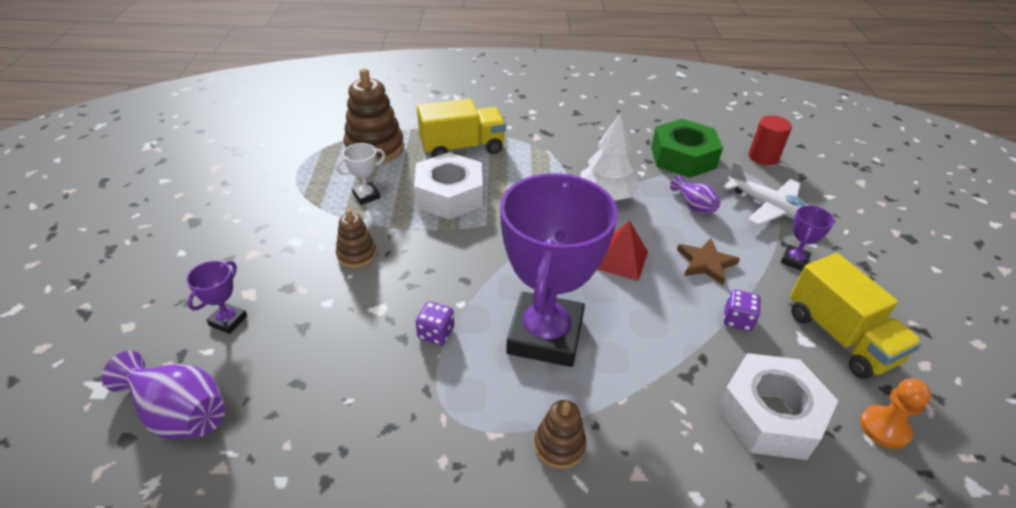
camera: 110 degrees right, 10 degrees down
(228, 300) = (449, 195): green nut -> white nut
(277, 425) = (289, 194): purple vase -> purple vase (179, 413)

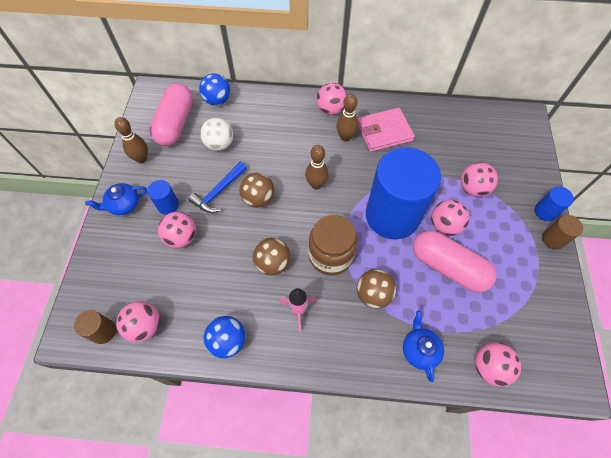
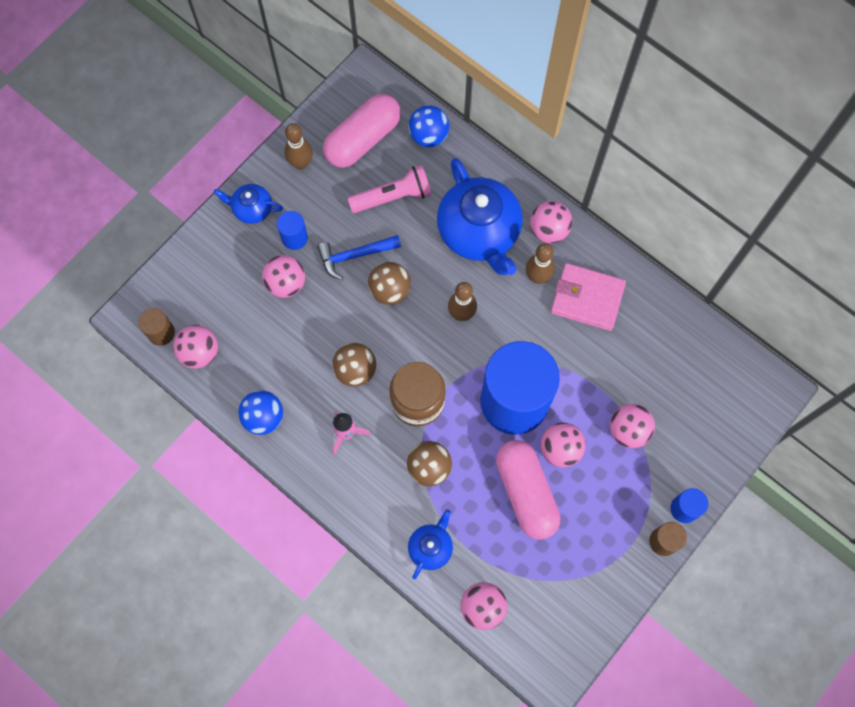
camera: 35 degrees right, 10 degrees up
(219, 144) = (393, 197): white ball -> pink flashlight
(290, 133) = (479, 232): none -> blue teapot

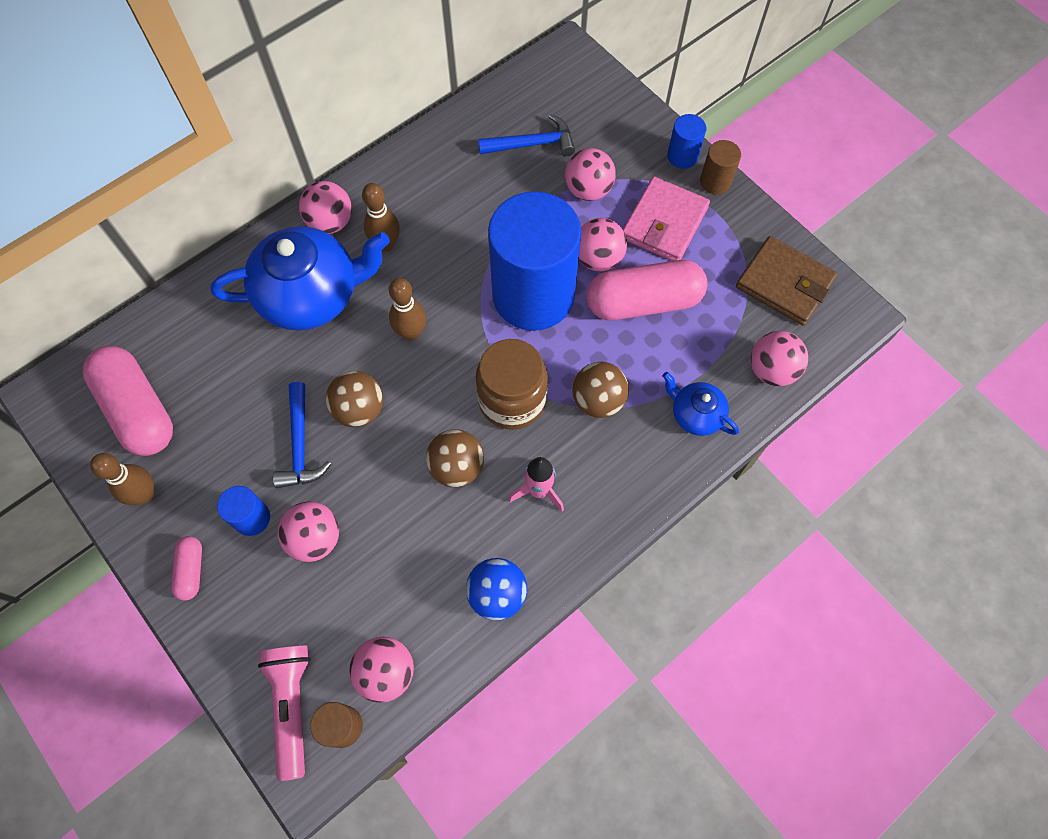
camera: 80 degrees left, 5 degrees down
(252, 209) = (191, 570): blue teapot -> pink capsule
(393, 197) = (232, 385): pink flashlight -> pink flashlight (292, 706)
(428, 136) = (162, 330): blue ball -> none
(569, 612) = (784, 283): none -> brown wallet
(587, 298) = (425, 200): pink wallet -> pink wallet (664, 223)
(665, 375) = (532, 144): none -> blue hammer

• • • •

EXERCISE: Up to and including the last line of the listing above, copy exactly every line from the one that contains "(393, 197) = (232, 385): pink" onward; leave out all others.

WRITTEN SOLUTION:
(393, 197) = (232, 385): pink flashlight -> pink flashlight (292, 706)
(428, 136) = (162, 330): blue ball -> none
(569, 612) = (784, 283): none -> brown wallet
(587, 298) = (425, 200): pink wallet -> pink wallet (664, 223)
(665, 375) = (532, 144): none -> blue hammer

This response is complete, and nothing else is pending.